#### [What you are asked to do]
Of all the lines in the material, count those containing the string "minus" and write only the resulting number.

#### [Data supplied]
#####

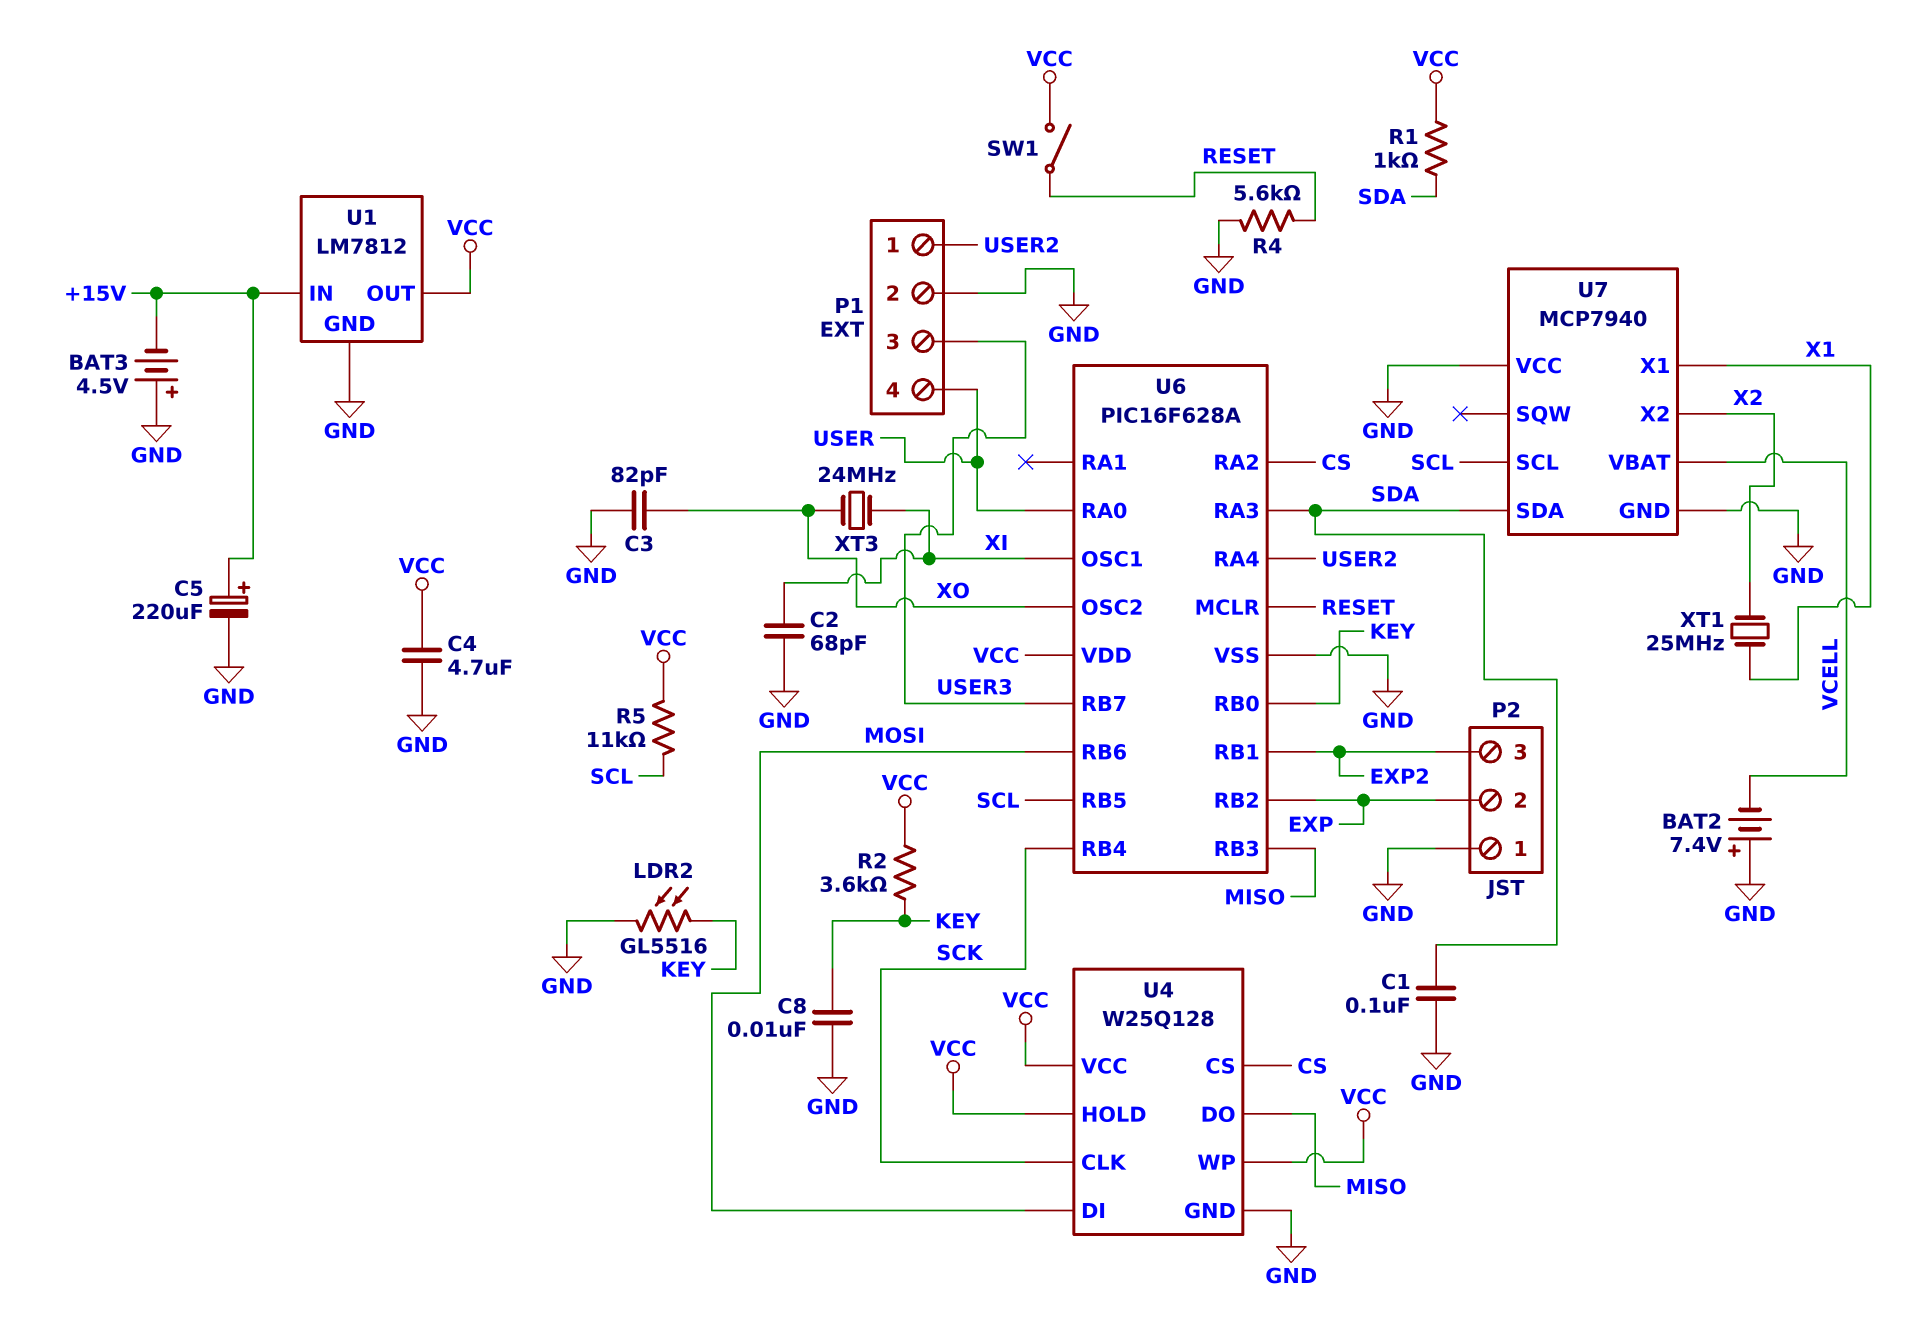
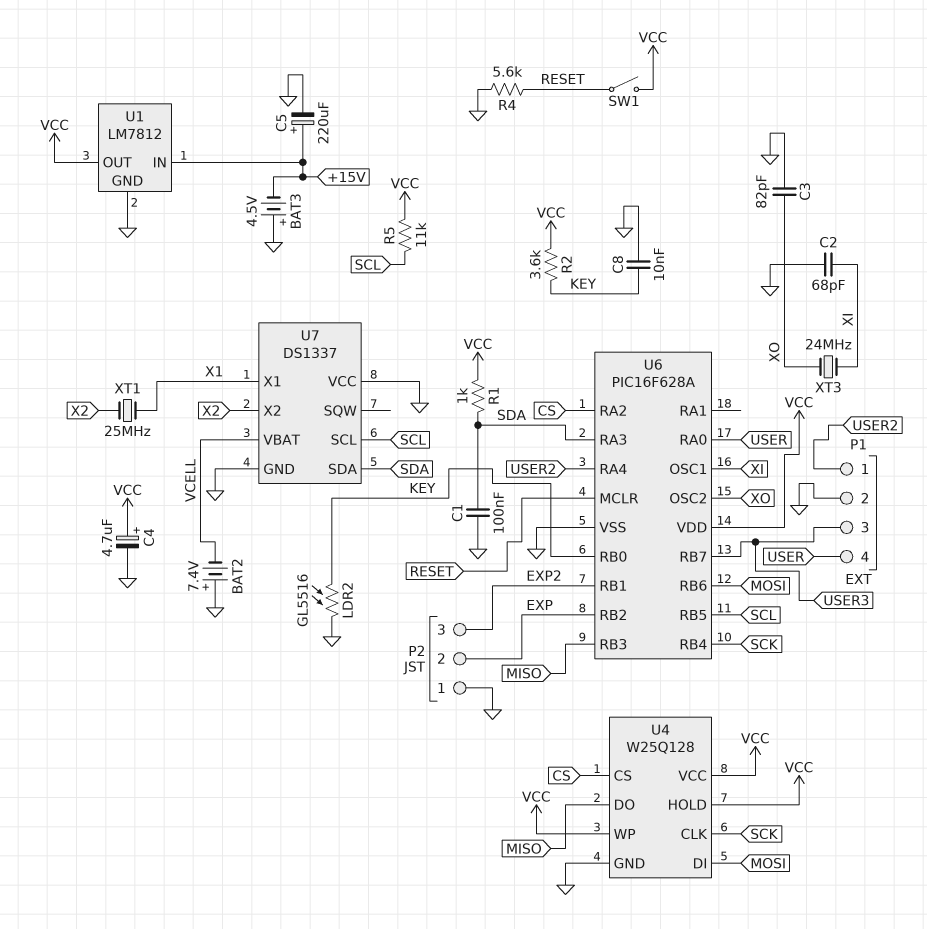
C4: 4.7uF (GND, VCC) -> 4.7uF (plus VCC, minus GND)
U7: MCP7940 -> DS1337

#####

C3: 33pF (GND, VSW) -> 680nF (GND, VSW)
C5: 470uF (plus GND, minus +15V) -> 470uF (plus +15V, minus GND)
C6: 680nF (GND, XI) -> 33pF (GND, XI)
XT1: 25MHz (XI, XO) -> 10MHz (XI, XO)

#####

#### [Finished exercise]
2